Spatial reasoning data
▼
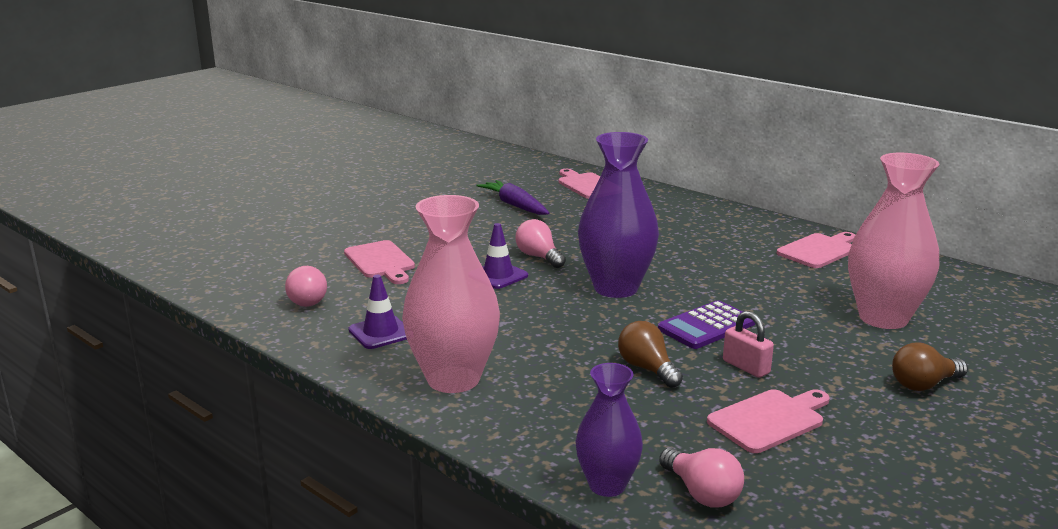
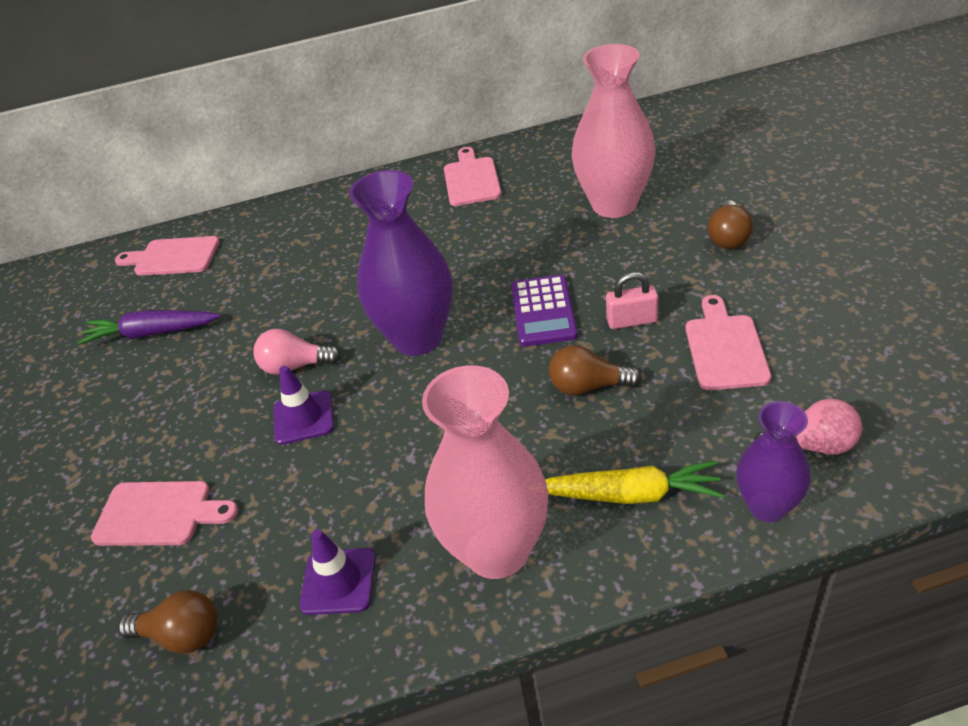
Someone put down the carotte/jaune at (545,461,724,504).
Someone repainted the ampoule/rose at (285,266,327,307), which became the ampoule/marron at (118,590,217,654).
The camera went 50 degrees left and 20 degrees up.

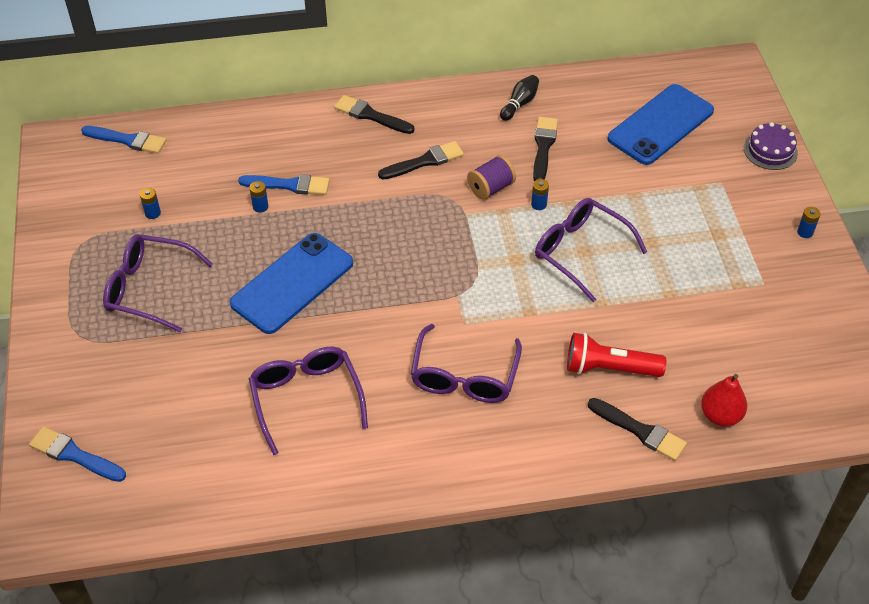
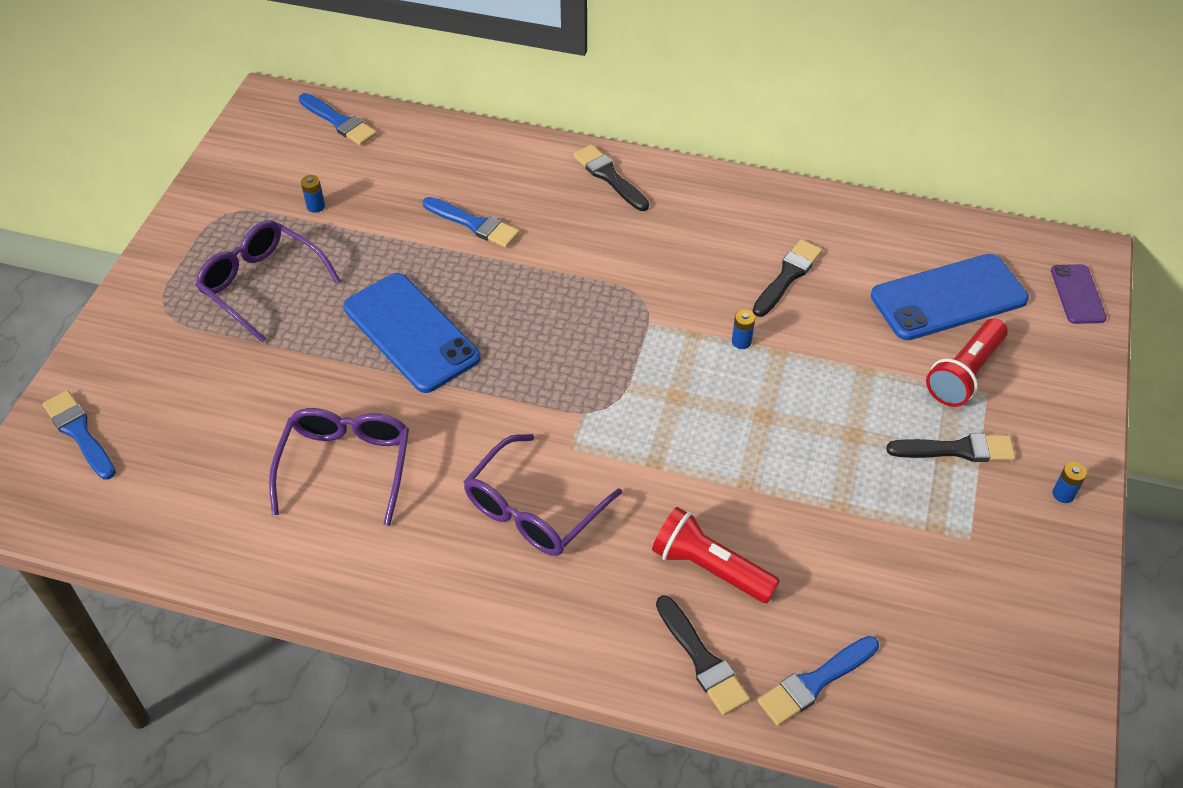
Someone took away the pile/bleu at (249,181,268,213).
Someone took away the bobine/violet at (467,155,516,200).
Someone took away the quille/noir at (500,75,539,121).
Someone took away the lunettes/violet at (535,198,647,302).
Someone took away the gâteau/violet at (744,122,798,170).
Someone put down the lampe de poche/rouge at (926,319,1008,407).
Someone put down the téléphone/violet at (1051,264,1107,324).
Someone carried the pinceau/noir from (378,141,464,179) to (886,433,1016,462).
Someone swapped the poire/rouge at (701,374,747,426) for the pinceau/bleu at (758,636,879,726).
Someone rotated the téléphone/bleu at (230,233,353,334) by 75 degrees clockwise.
The camera went 25 degrees right and 0 degrees up.

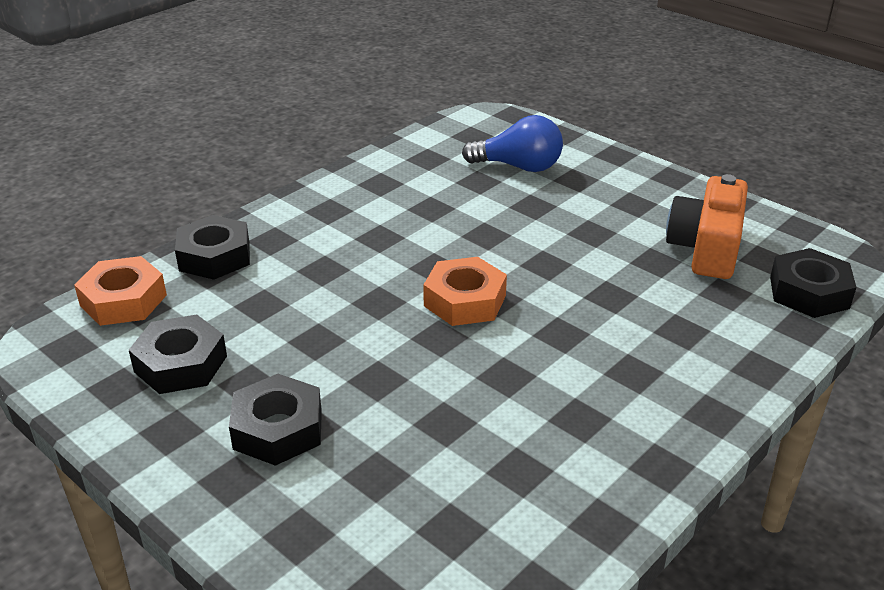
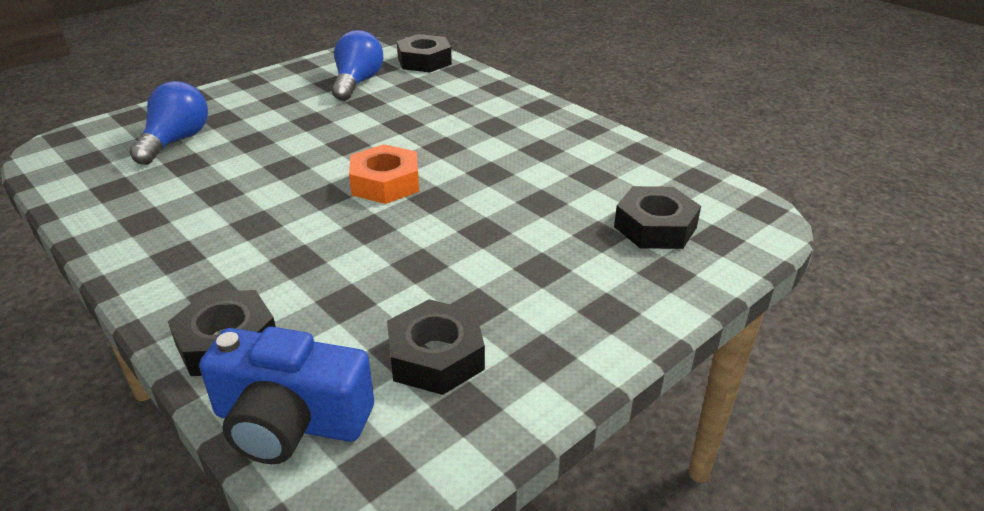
Someone carried the écrou/noir from (229,374,322,466) to (614,186,701,249).
Someone swapped the écrou/orange at (74,256,167,326) for the appareil photo/bleu at (199,327,374,464).
Someone swapped the appareil photo/orange at (666,174,748,279) for the ampoule/bleu at (332,30,383,101).
The camera went 85 degrees left and 0 degrees up.

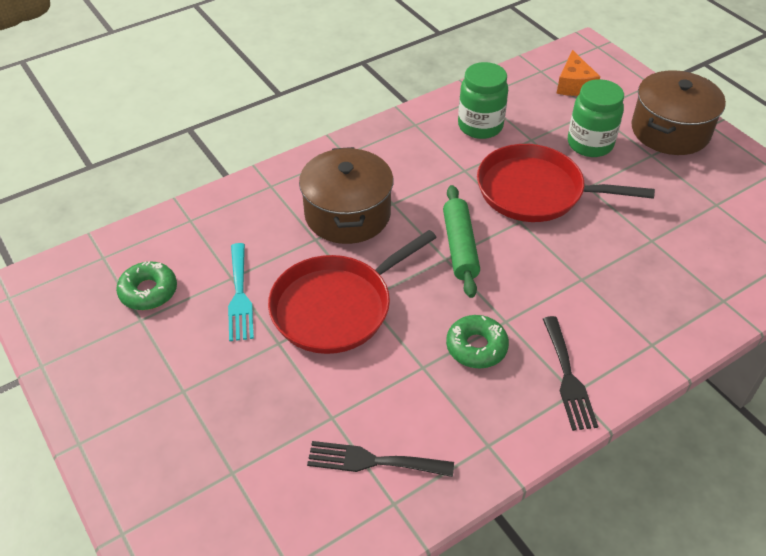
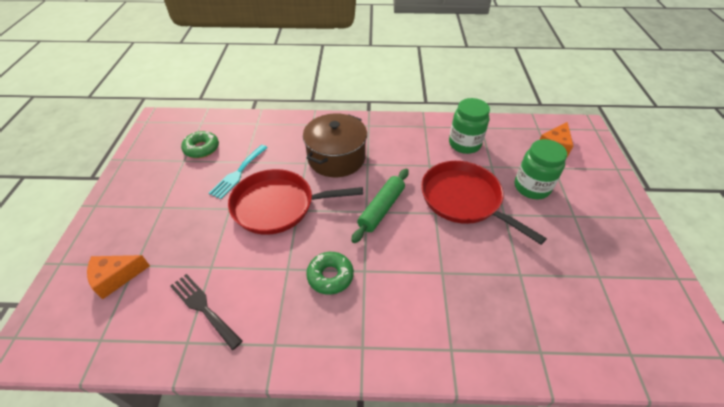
Someone took away the fourchette/noir at (543,316,598,431).
Someone took away the marmite/marron at (631,70,726,155).
Someone put down the fromage/orange at (87,255,150,299).
The camera went 35 degrees right and 0 degrees up.

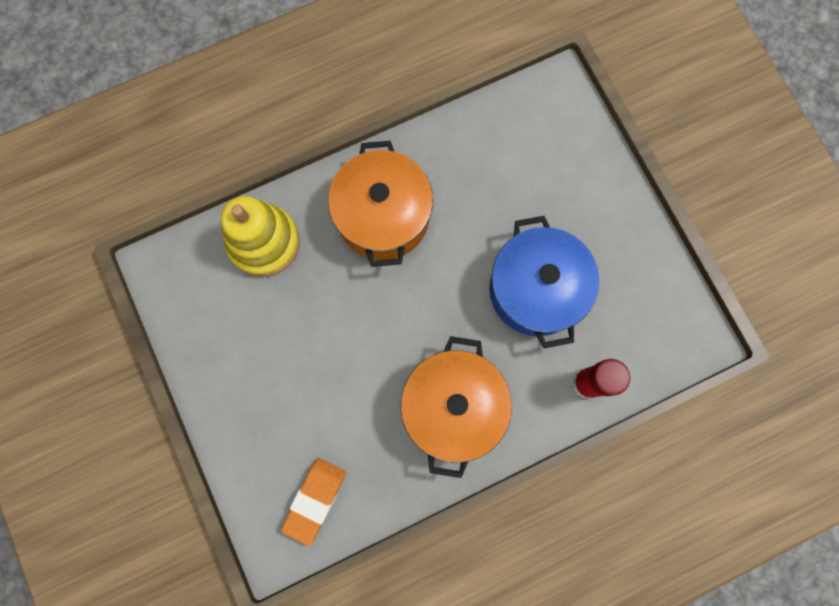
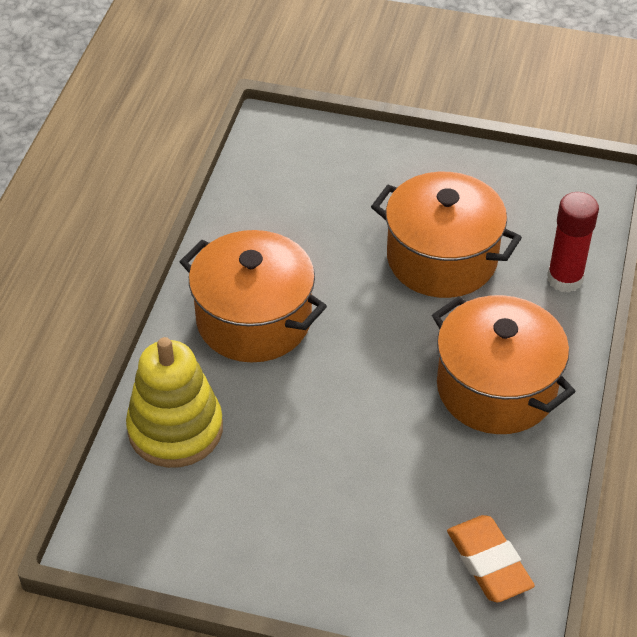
Someone repainted the marmite/bleu at (490,216,599,348), which became the marmite/orange at (371,172,522,298).
The camera went 50 degrees left and 30 degrees down.

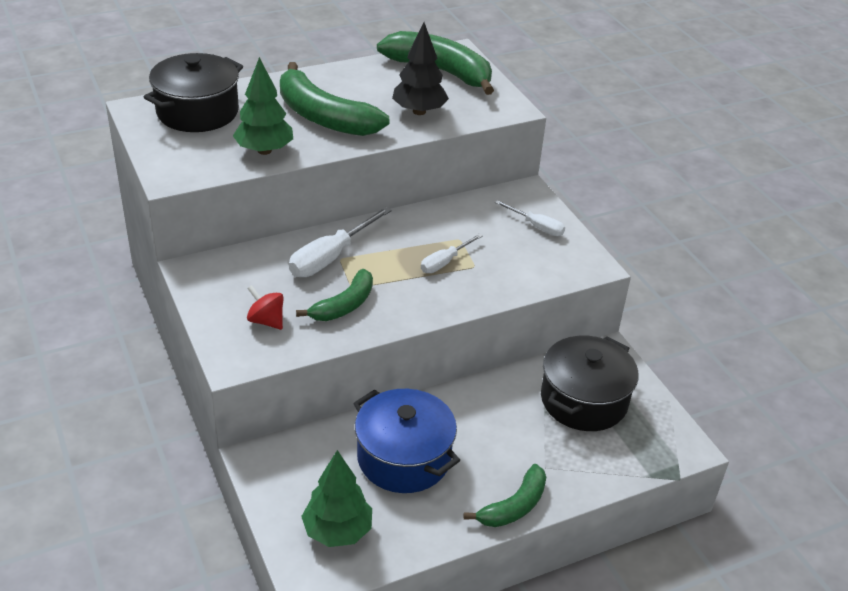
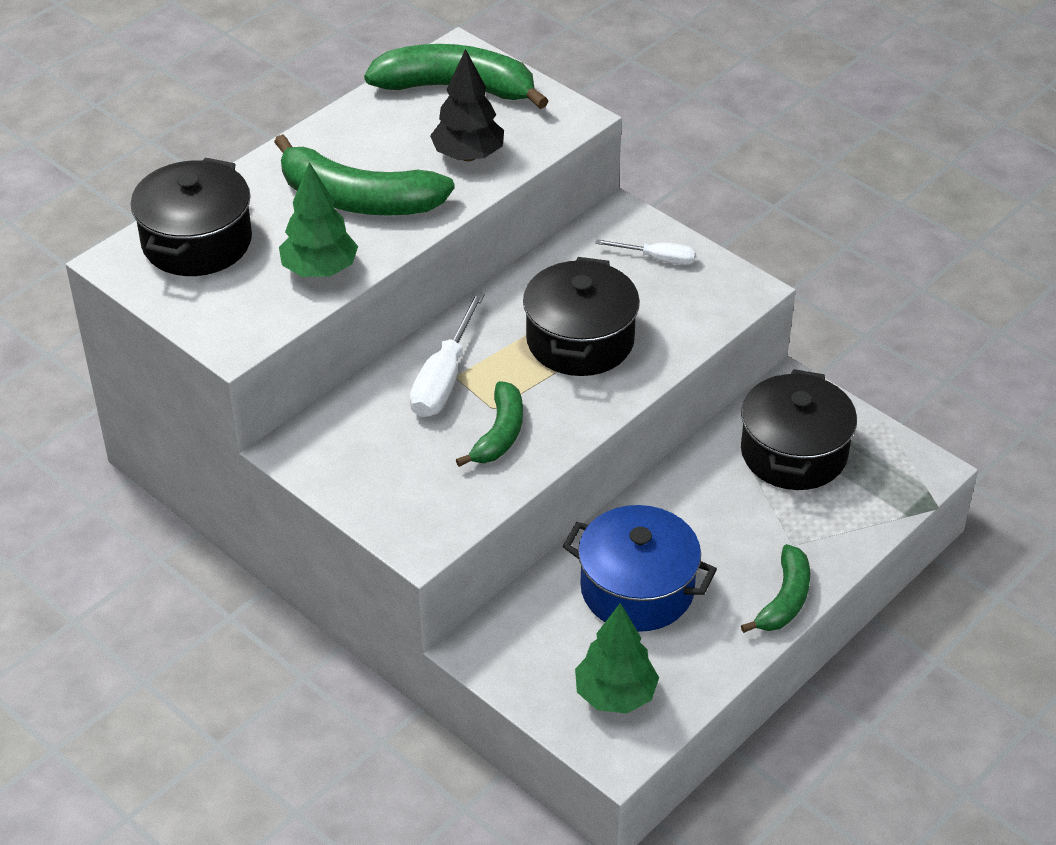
Someone took away the toupie/rouge at (247,285,283,330).
Someone swapped the tournevis/blanc at (421,233,483,273) for the marmite/noir at (523,257,640,376).
The camera went 20 degrees left and 5 degrees up.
▲
**GOAL OF THE EXERCISE**
Every entry is to be reproduced word for word, and no image is carried over.

**ANSWER SECTION**
Someone put down the carotte/jaune at (545,461,724,504).
Someone repainted the ampoule/rose at (285,266,327,307), which became the ampoule/marron at (118,590,217,654).
The camera went 50 degrees left and 20 degrees up.

Someone took away the pile/bleu at (249,181,268,213).
Someone took away the bobine/violet at (467,155,516,200).
Someone took away the quille/noir at (500,75,539,121).
Someone took away the lunettes/violet at (535,198,647,302).
Someone took away the gâteau/violet at (744,122,798,170).
Someone put down the lampe de poche/rouge at (926,319,1008,407).
Someone put down the téléphone/violet at (1051,264,1107,324).
Someone carried the pinceau/noir from (378,141,464,179) to (886,433,1016,462).
Someone swapped the poire/rouge at (701,374,747,426) for the pinceau/bleu at (758,636,879,726).
Someone rotated the téléphone/bleu at (230,233,353,334) by 75 degrees clockwise.
The camera went 25 degrees right and 0 degrees up.

Someone carried the écrou/noir from (229,374,322,466) to (614,186,701,249).
Someone swapped the écrou/orange at (74,256,167,326) for the appareil photo/bleu at (199,327,374,464).
Someone swapped the appareil photo/orange at (666,174,748,279) for the ampoule/bleu at (332,30,383,101).
The camera went 85 degrees left and 0 degrees up.

Someone took away the fourchette/noir at (543,316,598,431).
Someone took away the marmite/marron at (631,70,726,155).
Someone put down the fromage/orange at (87,255,150,299).
The camera went 35 degrees right and 0 degrees up.

Someone repainted the marmite/bleu at (490,216,599,348), which became the marmite/orange at (371,172,522,298).
The camera went 50 degrees left and 30 degrees down.

Someone took away the toupie/rouge at (247,285,283,330).
Someone swapped the tournevis/blanc at (421,233,483,273) for the marmite/noir at (523,257,640,376).
The camera went 20 degrees left and 5 degrees up.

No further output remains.